## [INSTRUCTIONS FOR THE TASK]
The data below should be retyped exactly, with the pictures left out.

## [RECORDS SUPPLIED]

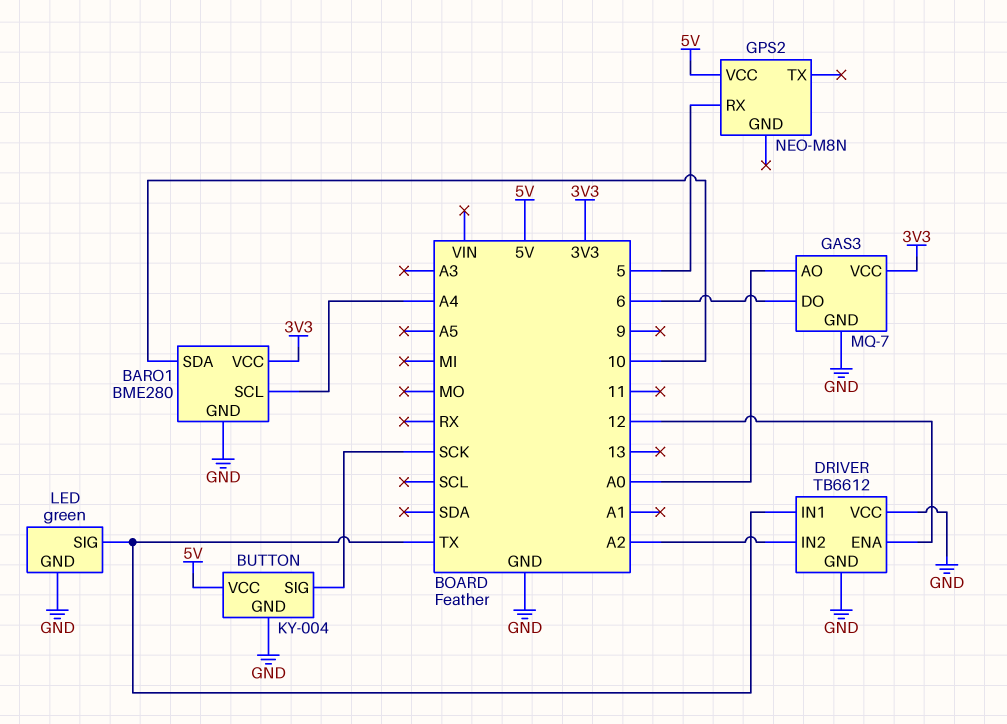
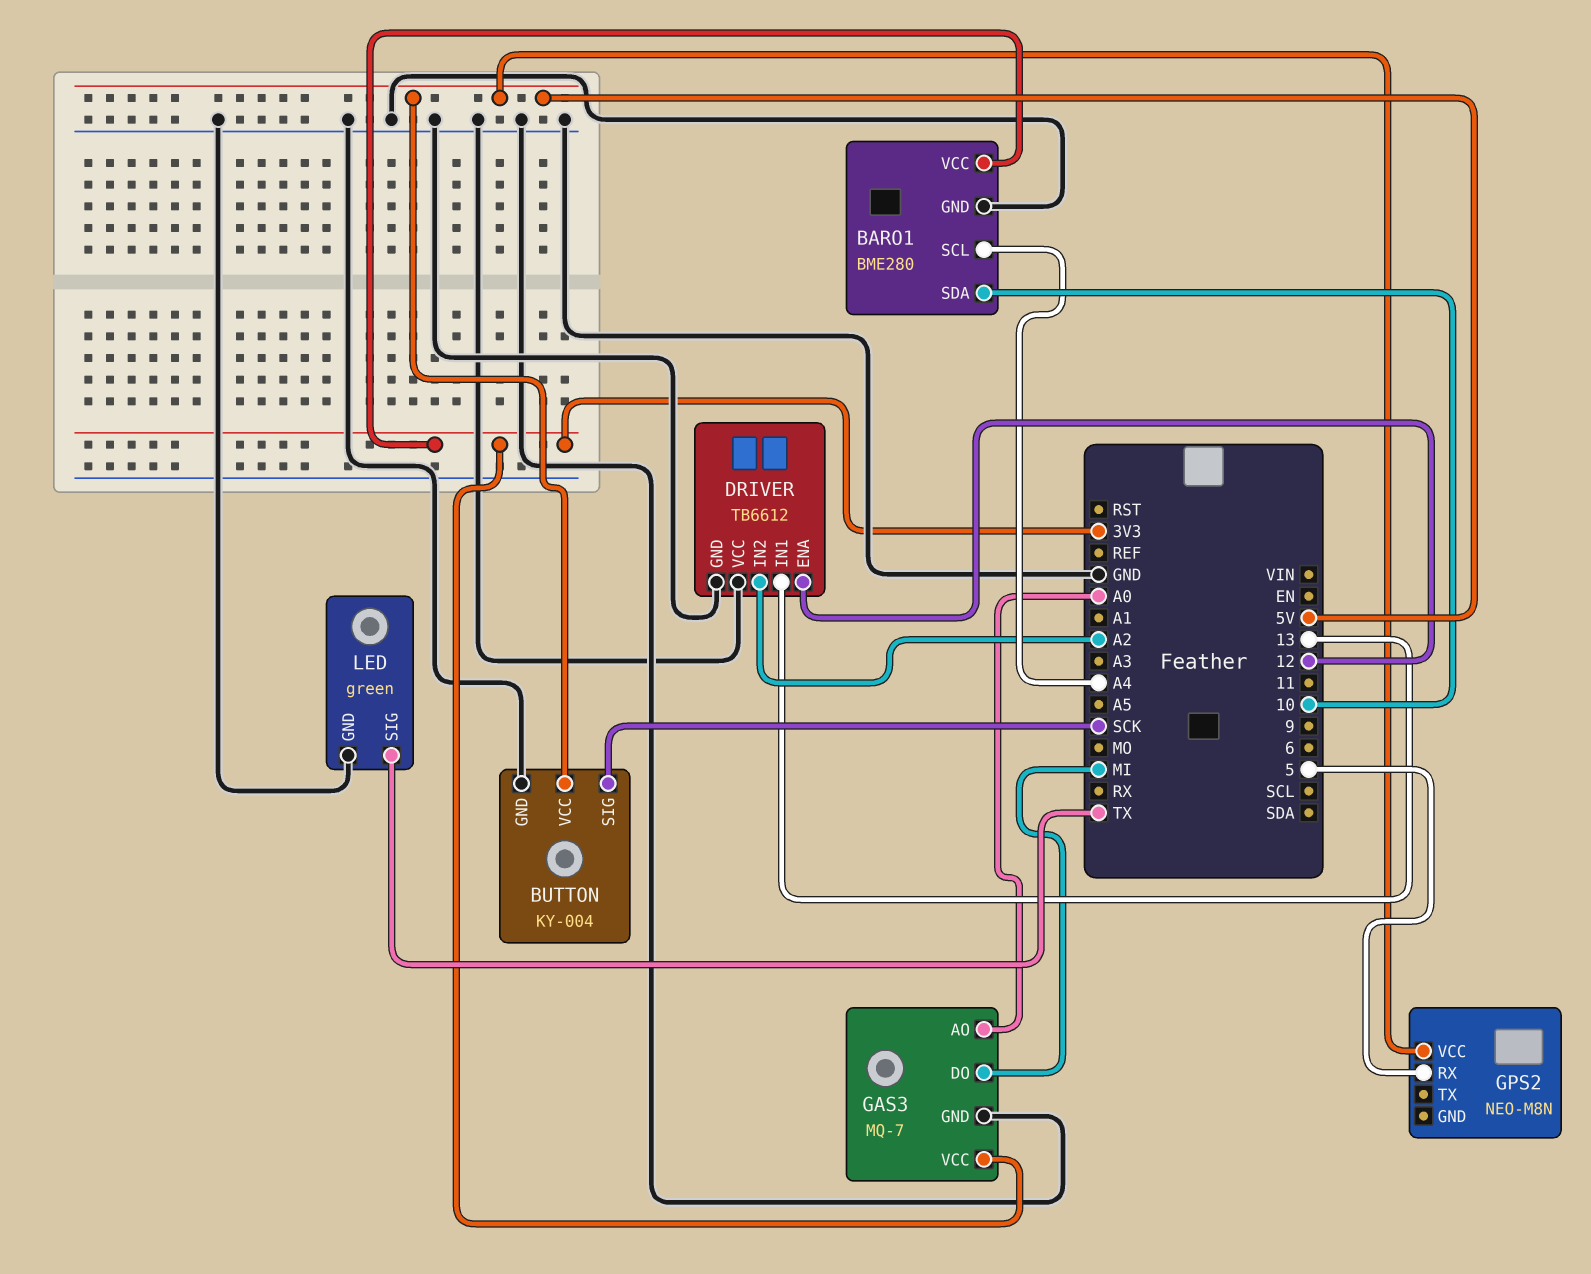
DRIVER pin IN1: TX -> 13
GAS3 pin DO: 6 -> MI

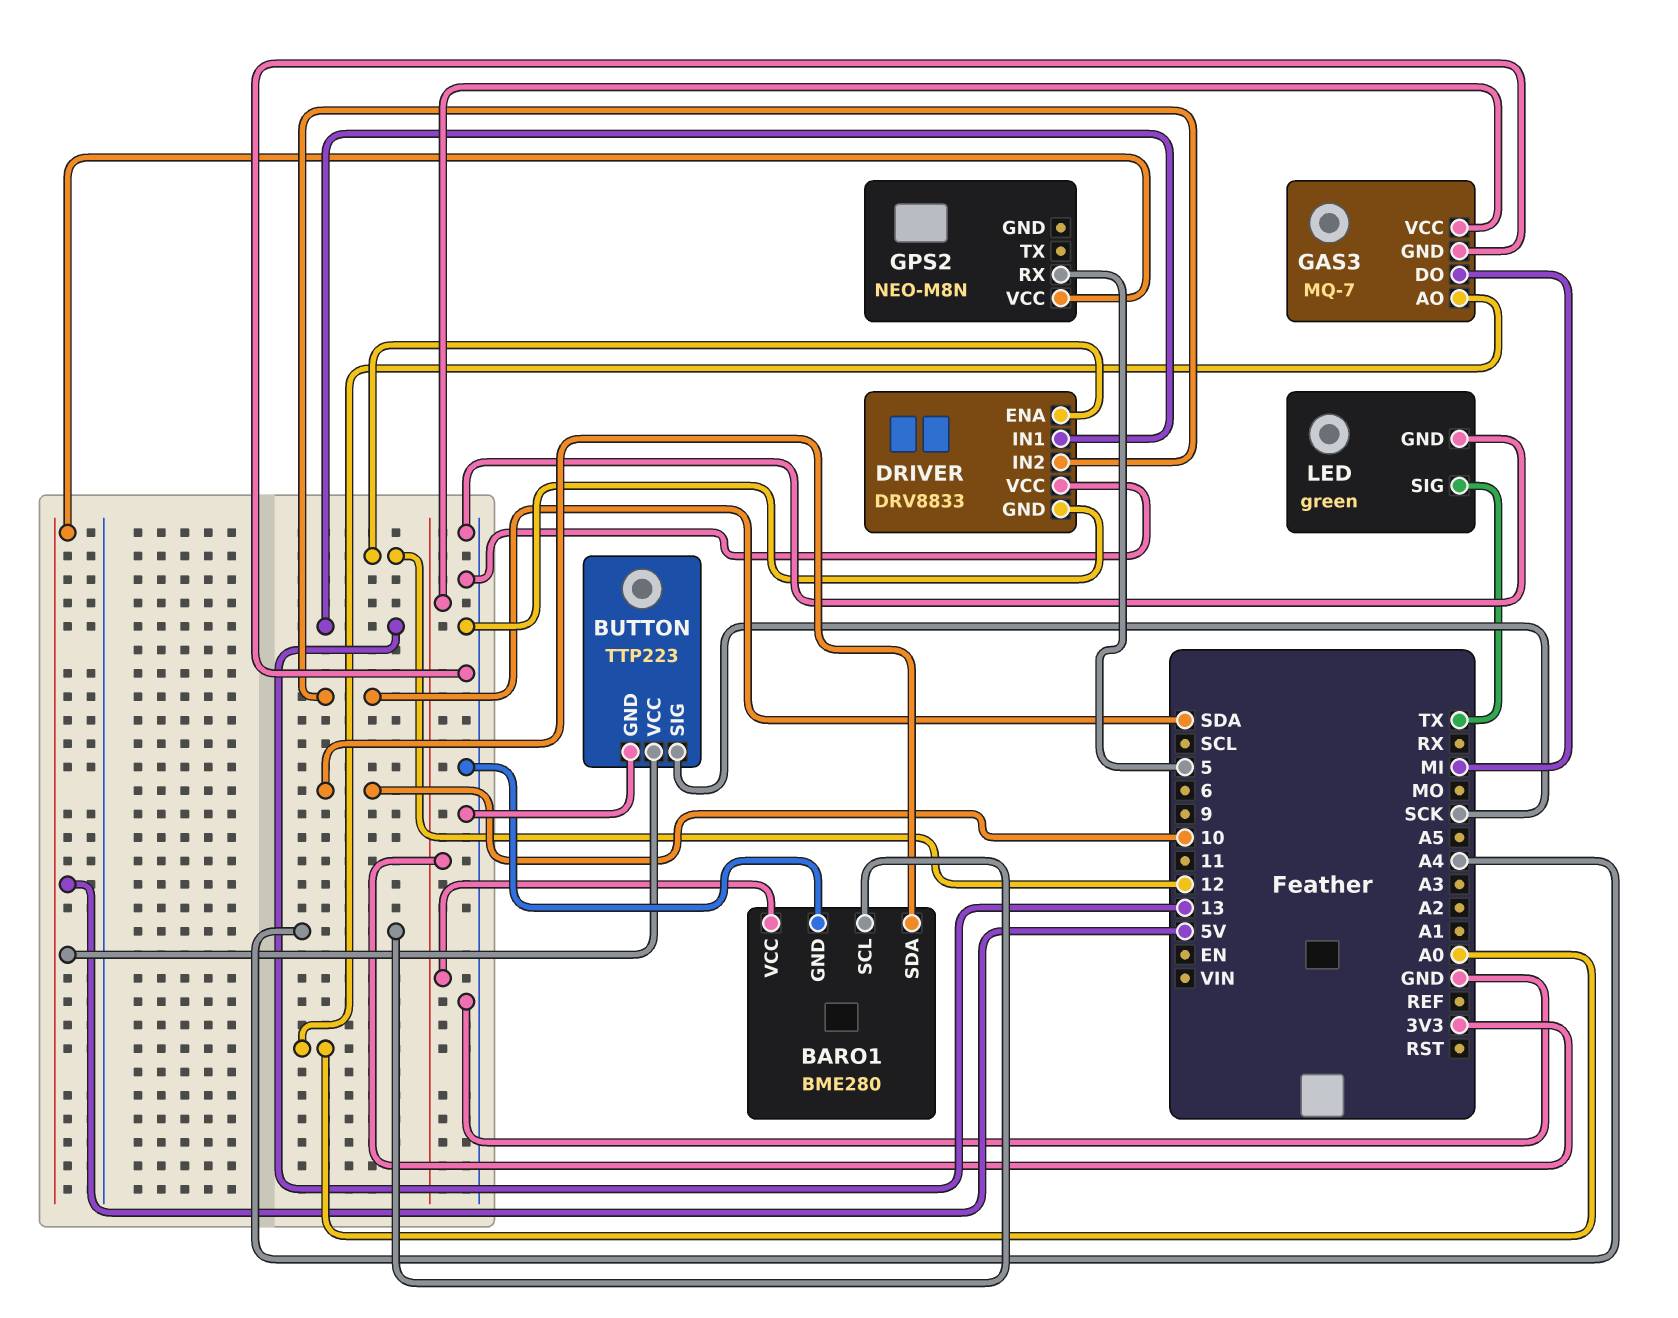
BUTTON: KY-004 -> TTP223
DRIVER: TB6612 -> DRV8833
DRIVER pin IN2: A2 -> SDA

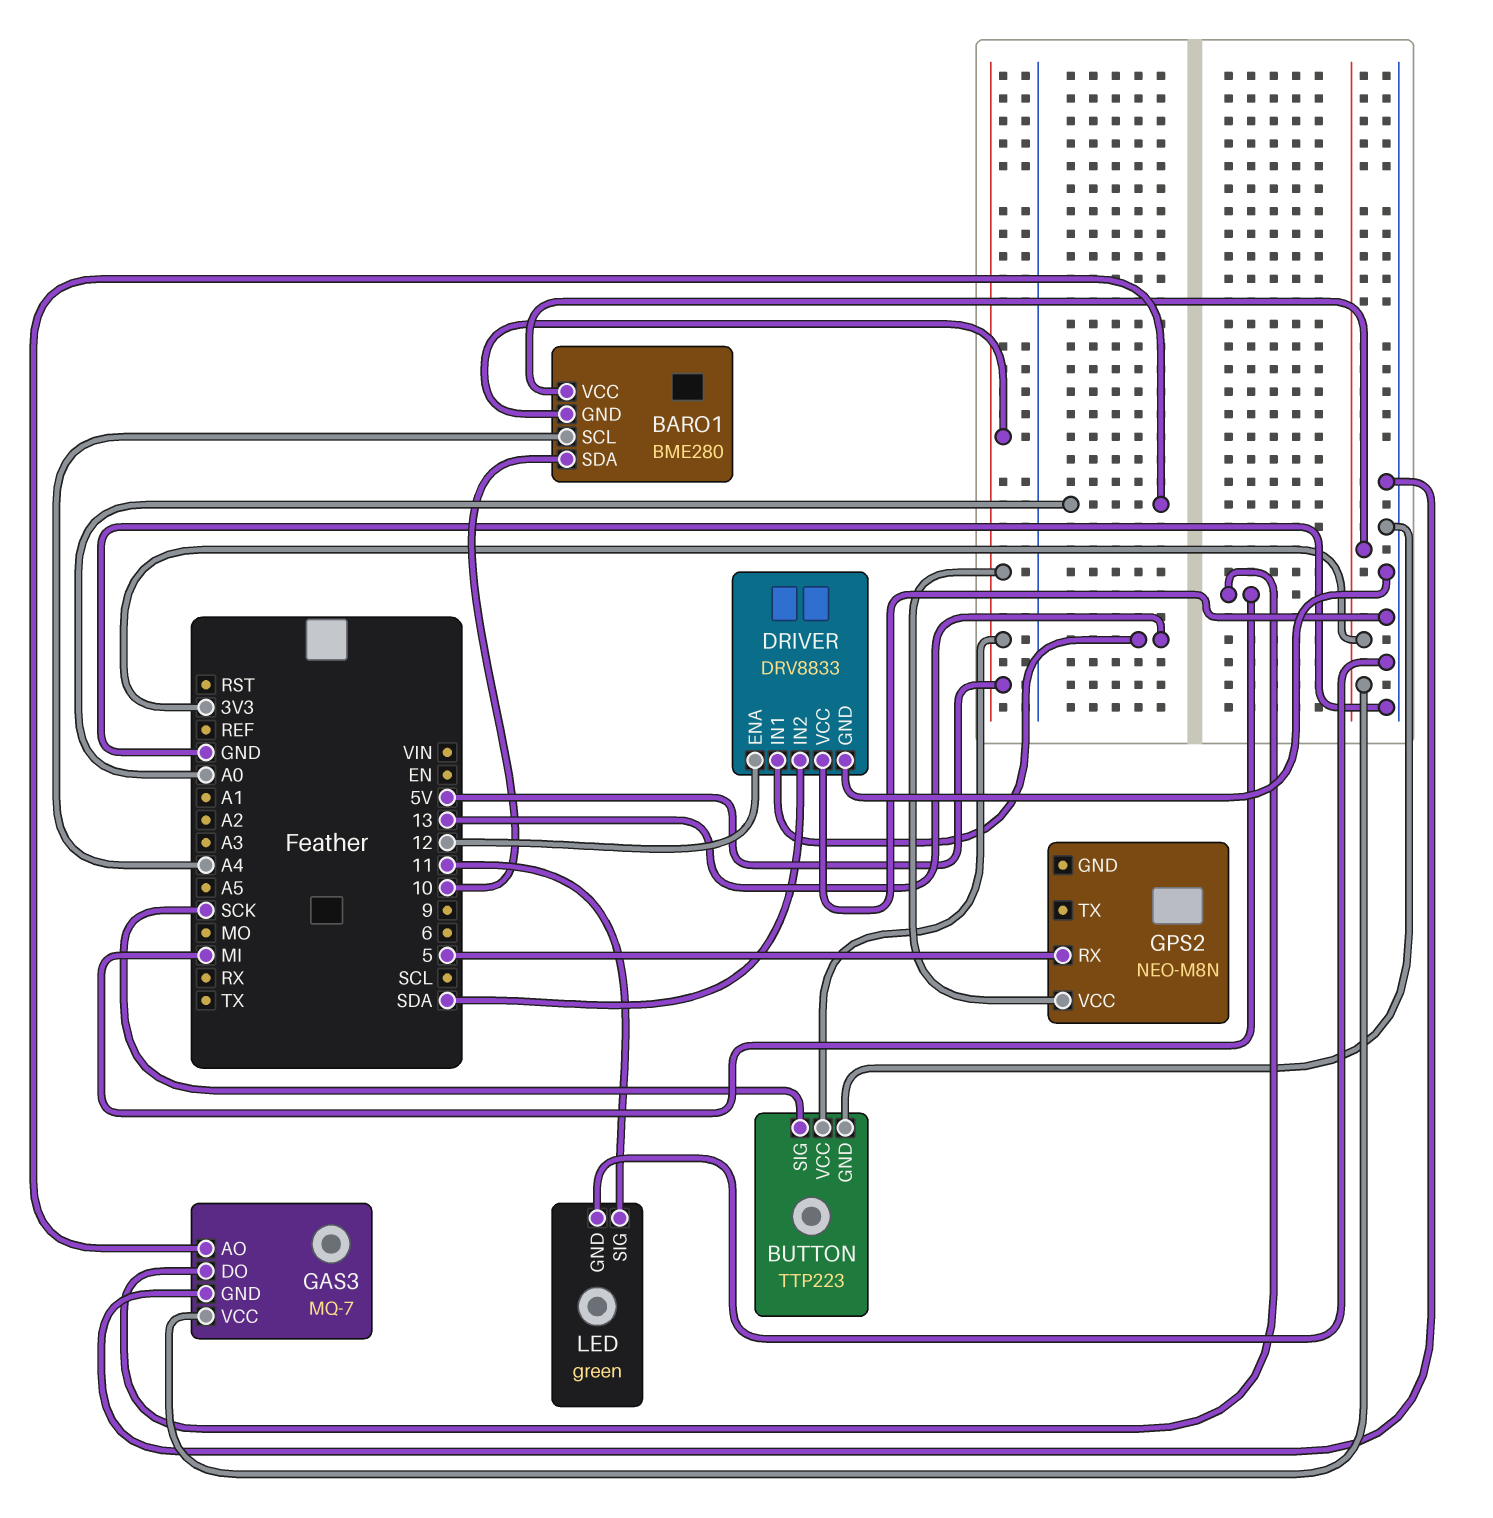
BARO1 pin GND: GND -> 5V
LED pin SIG: TX -> 11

## [SOLUTION TO THIS TASK]
DRIVER pin IN1: TX -> 13
GAS3 pin DO: 6 -> MI

BUTTON: KY-004 -> TTP223
DRIVER: TB6612 -> DRV8833
DRIVER pin IN2: A2 -> SDA

BARO1 pin GND: GND -> 5V
LED pin SIG: TX -> 11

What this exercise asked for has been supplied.